PROVIDED MATERIAL section start
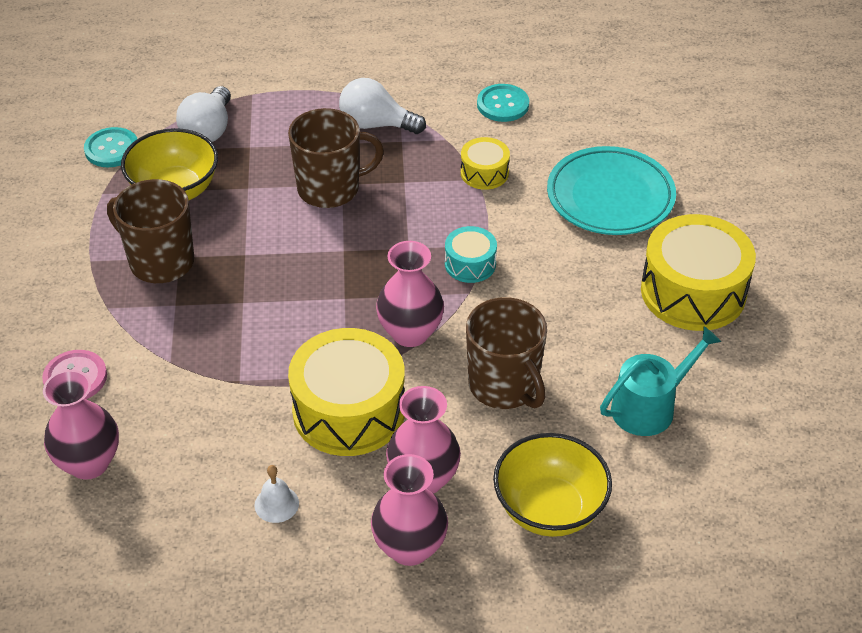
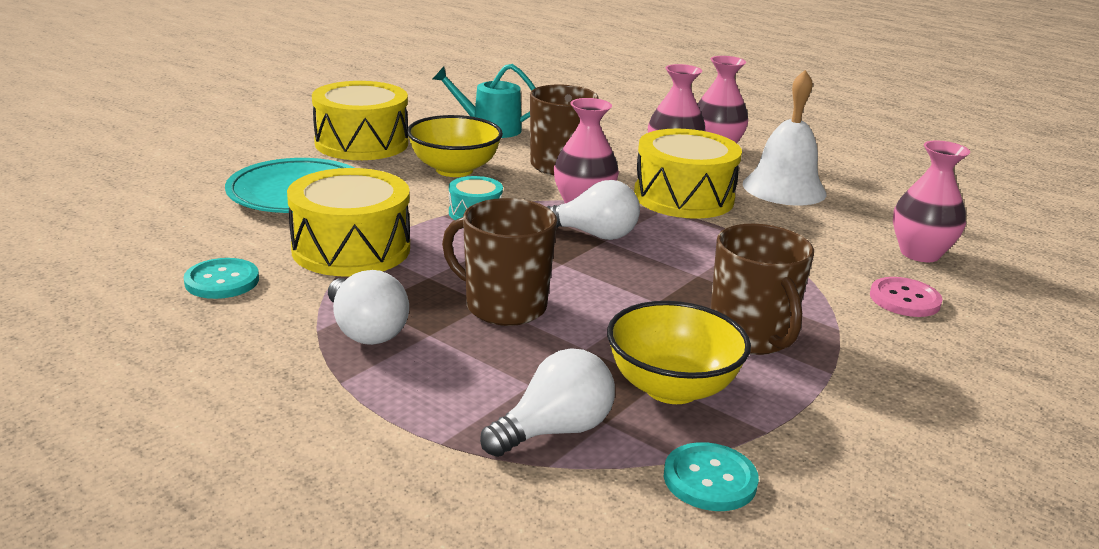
camera: 140 degrees left, 20 degrees down
(276, 504) = (784, 188): white bell -> white bell, size x2.29
(360, 299) = (593, 235): none -> white light bulb
(484, 173) = (351, 249): yellow drum -> yellow drum, size x2.00
(549, 509) = (614, 129): yellow bowl -> yellow bowl (454, 170)

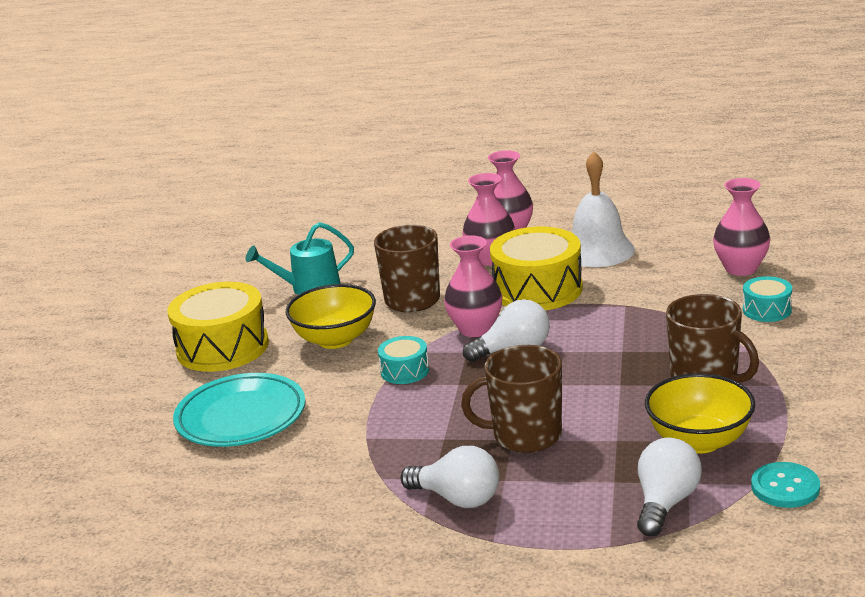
camera: 25 degrees left, 0 degrees up
(222, 281) = (297, 513): turquoise button -> none
(351, 249) = (355, 443): yellow drum -> none
(904, 299) = (767, 310): pink button -> turquoise drum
PROVIDED MATERIAL section end
WORK REQUIRED →
Only the text of the records belongs in your answer, copied exactly as it appears above.

TASK OUTPUT →
camera: 140 degrees left, 20 degrees down
(276, 504) = (784, 188): white bell -> white bell, size x2.29
(360, 299) = (593, 235): none -> white light bulb
(484, 173) = (351, 249): yellow drum -> yellow drum, size x2.00
(549, 509) = (614, 129): yellow bowl -> yellow bowl (454, 170)

camera: 25 degrees left, 0 degrees up
(222, 281) = (297, 513): turquoise button -> none
(351, 249) = (355, 443): yellow drum -> none
(904, 299) = (767, 310): pink button -> turquoise drum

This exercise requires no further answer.